— Exercise —
Please repeat exactly the line containing "red jar: 4 -> 3" and each line after it in the records below, through the last.

== Segment start ==

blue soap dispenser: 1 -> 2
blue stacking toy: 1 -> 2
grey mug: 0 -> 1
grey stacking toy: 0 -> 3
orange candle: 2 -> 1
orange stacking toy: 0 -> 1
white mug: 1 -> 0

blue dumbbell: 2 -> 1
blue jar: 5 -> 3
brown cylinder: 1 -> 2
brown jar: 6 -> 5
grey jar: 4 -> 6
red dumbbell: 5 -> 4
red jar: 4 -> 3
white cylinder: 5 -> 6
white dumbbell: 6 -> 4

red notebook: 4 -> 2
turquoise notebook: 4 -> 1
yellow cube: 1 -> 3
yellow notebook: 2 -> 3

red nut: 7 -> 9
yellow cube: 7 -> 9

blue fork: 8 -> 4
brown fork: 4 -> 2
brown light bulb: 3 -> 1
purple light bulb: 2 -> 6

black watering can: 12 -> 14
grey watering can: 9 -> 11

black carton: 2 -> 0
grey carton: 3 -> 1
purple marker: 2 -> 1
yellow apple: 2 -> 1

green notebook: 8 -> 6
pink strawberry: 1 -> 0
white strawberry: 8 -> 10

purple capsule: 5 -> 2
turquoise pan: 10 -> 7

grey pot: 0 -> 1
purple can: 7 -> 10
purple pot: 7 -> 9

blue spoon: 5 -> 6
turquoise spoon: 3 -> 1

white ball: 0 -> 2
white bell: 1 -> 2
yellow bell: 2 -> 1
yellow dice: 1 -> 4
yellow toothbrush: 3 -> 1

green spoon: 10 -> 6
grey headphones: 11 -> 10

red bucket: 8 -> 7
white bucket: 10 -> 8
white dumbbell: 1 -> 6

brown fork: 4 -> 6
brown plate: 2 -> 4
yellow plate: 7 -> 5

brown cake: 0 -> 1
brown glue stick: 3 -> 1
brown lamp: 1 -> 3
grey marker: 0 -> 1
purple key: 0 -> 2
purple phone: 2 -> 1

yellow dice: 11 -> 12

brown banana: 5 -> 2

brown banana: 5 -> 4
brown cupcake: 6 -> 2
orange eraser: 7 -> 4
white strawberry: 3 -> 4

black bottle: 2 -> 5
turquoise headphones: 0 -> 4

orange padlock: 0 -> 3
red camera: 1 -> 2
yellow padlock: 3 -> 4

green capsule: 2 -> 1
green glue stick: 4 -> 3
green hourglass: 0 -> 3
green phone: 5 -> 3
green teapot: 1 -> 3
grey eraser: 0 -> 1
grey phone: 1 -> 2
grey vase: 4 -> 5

== Segment end ==

— Output for this exercise —
red jar: 4 -> 3
white cylinder: 5 -> 6
white dumbbell: 6 -> 4

red notebook: 4 -> 2
turquoise notebook: 4 -> 1
yellow cube: 1 -> 3
yellow notebook: 2 -> 3

red nut: 7 -> 9
yellow cube: 7 -> 9

blue fork: 8 -> 4
brown fork: 4 -> 2
brown light bulb: 3 -> 1
purple light bulb: 2 -> 6

black watering can: 12 -> 14
grey watering can: 9 -> 11

black carton: 2 -> 0
grey carton: 3 -> 1
purple marker: 2 -> 1
yellow apple: 2 -> 1

green notebook: 8 -> 6
pink strawberry: 1 -> 0
white strawberry: 8 -> 10

purple capsule: 5 -> 2
turquoise pan: 10 -> 7

grey pot: 0 -> 1
purple can: 7 -> 10
purple pot: 7 -> 9

blue spoon: 5 -> 6
turquoise spoon: 3 -> 1

white ball: 0 -> 2
white bell: 1 -> 2
yellow bell: 2 -> 1
yellow dice: 1 -> 4
yellow toothbrush: 3 -> 1

green spoon: 10 -> 6
grey headphones: 11 -> 10

red bucket: 8 -> 7
white bucket: 10 -> 8
white dumbbell: 1 -> 6

brown fork: 4 -> 6
brown plate: 2 -> 4
yellow plate: 7 -> 5

brown cake: 0 -> 1
brown glue stick: 3 -> 1
brown lamp: 1 -> 3
grey marker: 0 -> 1
purple key: 0 -> 2
purple phone: 2 -> 1

yellow dice: 11 -> 12

brown banana: 5 -> 2

brown banana: 5 -> 4
brown cupcake: 6 -> 2
orange eraser: 7 -> 4
white strawberry: 3 -> 4

black bottle: 2 -> 5
turquoise headphones: 0 -> 4

orange padlock: 0 -> 3
red camera: 1 -> 2
yellow padlock: 3 -> 4

green capsule: 2 -> 1
green glue stick: 4 -> 3
green hourglass: 0 -> 3
green phone: 5 -> 3
green teapot: 1 -> 3
grey eraser: 0 -> 1
grey phone: 1 -> 2
grey vase: 4 -> 5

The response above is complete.